Working data >>

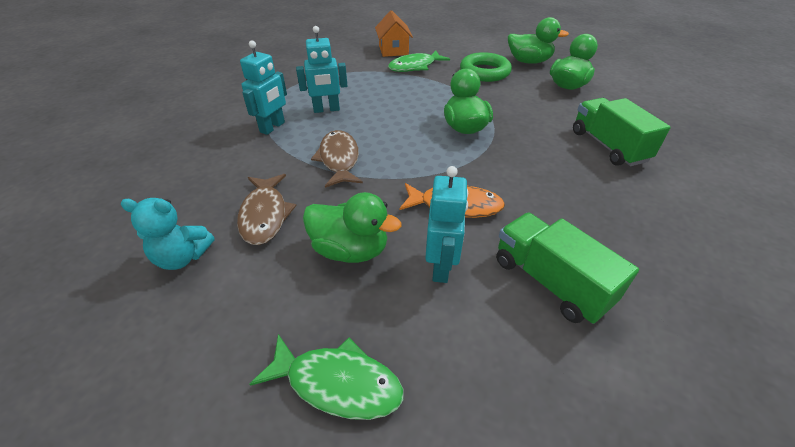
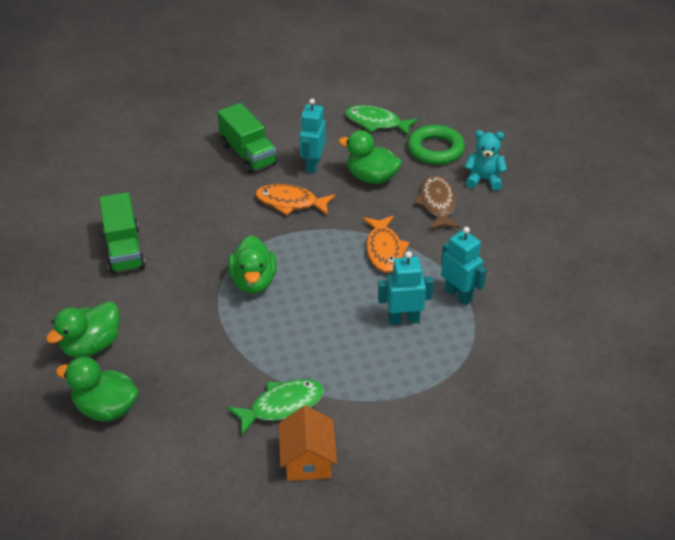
camera: 175 degrees left, 0 degrees up
(273, 127) = (458, 295): turquoise robot -> turquoise robot turned 105 degrees clockwise
(339, 159) = (384, 250): brown fish -> orange fish
(484, 72) = (185, 385): green ring -> green ring (435, 149)

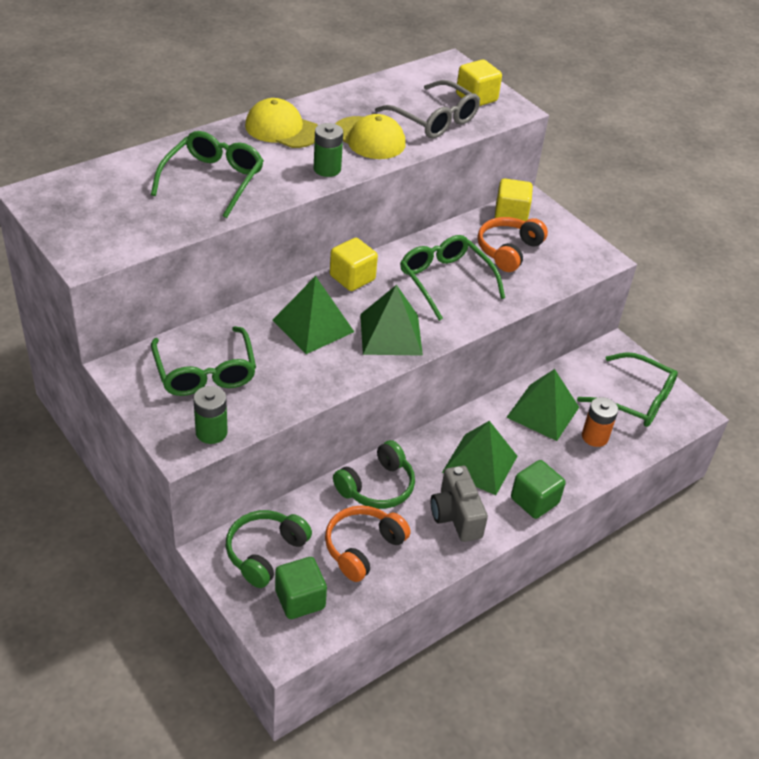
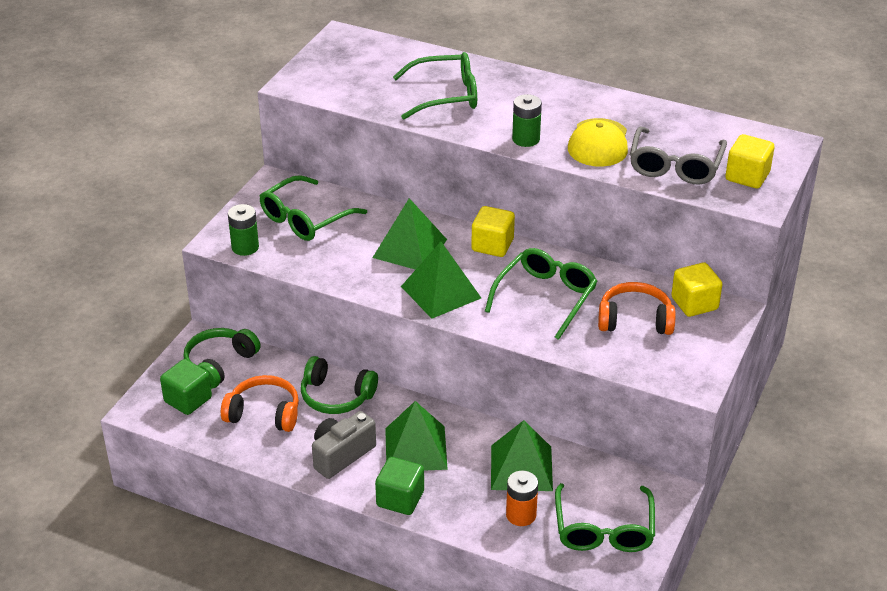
camera: 65 degrees right, 5 degrees down
(265, 552) = (219, 363): green headphones -> green headphones turned 60 degrees counterclockwise
(282, 129) = (556, 99): yellow cap -> none

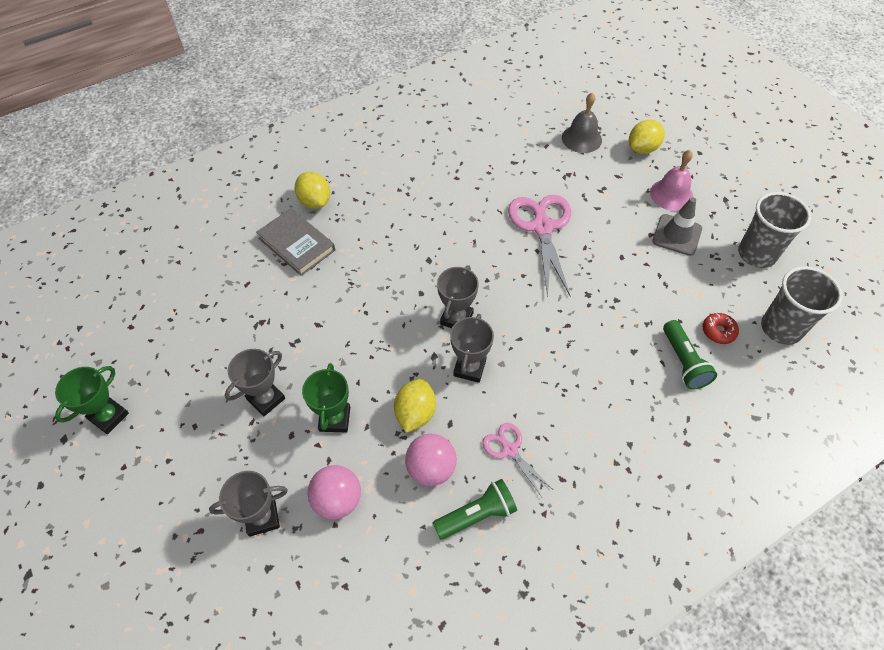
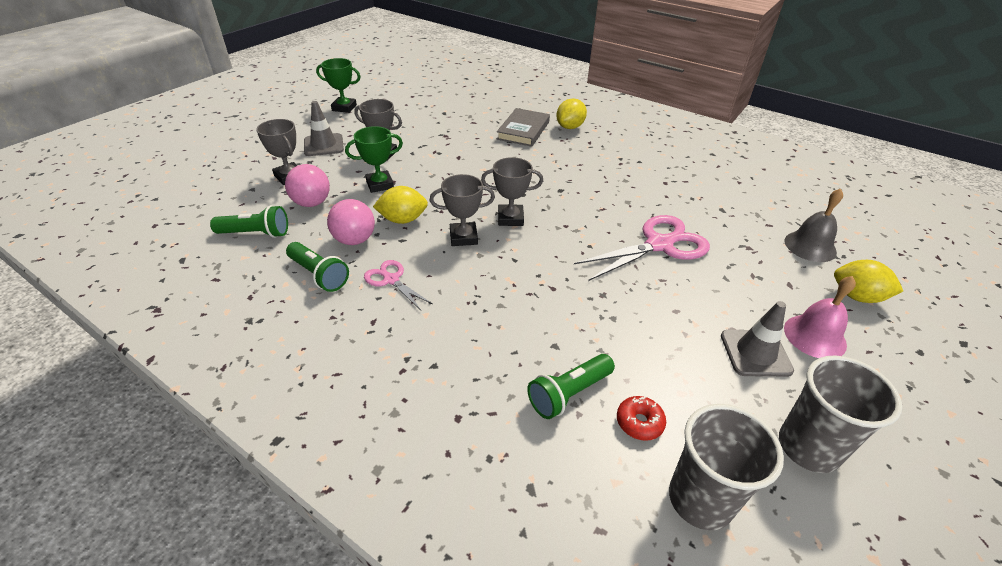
camera: 65 degrees right, 15 degrees down
(203, 462) = (323, 145): none -> grey traffic cone
(373, 572) = (255, 233): none -> green flashlight
(509, 449) = (391, 279): pink scissors -> pink scissors turned 75 degrees counterclockwise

Goal of the exercise >>
Please copy each line of the records above that holds the word "camera".

Written reply >>
camera: 175 degrees left, 0 degrees up
camera: 65 degrees right, 5 degrees down
camera: 65 degrees right, 15 degrees down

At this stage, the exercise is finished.